[Object state change records]
....

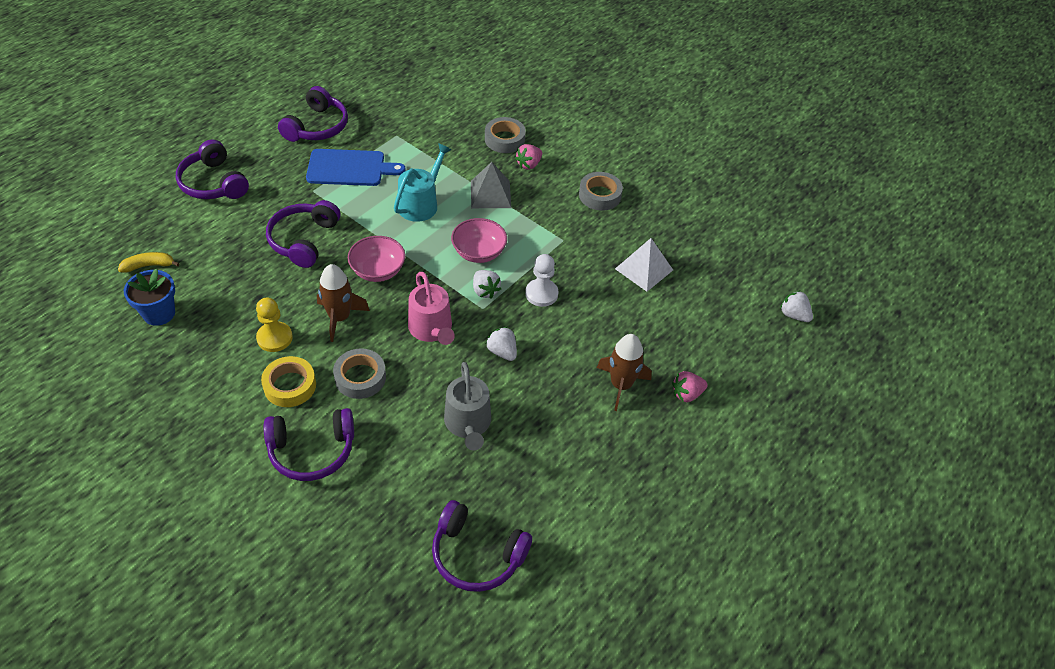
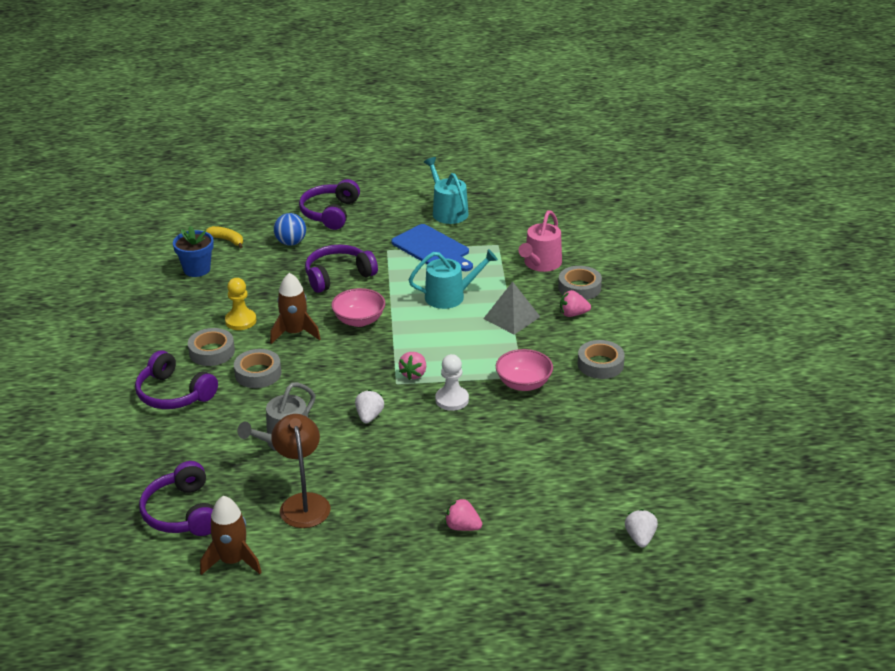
camera: 50 degrees right, 15 degrees down
yellow tape [261,356,316,407] -> grey tape [188,328,235,366]
purple headphones [278,86,348,142] -> turquoise watering can [424,157,469,224]
pink watering can [408,271,455,345] -> pink watering can moved to [518,210,562,272]
pink bowl [451,218,507,263] -> pink bowl moved to [496,349,553,391]
white strawberry [473,270,501,298] -> pink strawberry [399,352,426,380]
brown rocket [597,334,652,411] -> brown rocket moved to [200,496,262,575]
white pyramid [615,238,673,292] -> none
none -> brown lamp [271,414,331,528]
none -> blue ball [274,213,306,246]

....

Exercise: State how many lines in the records above contain the word "moved". Write the number alone.

Task output: 3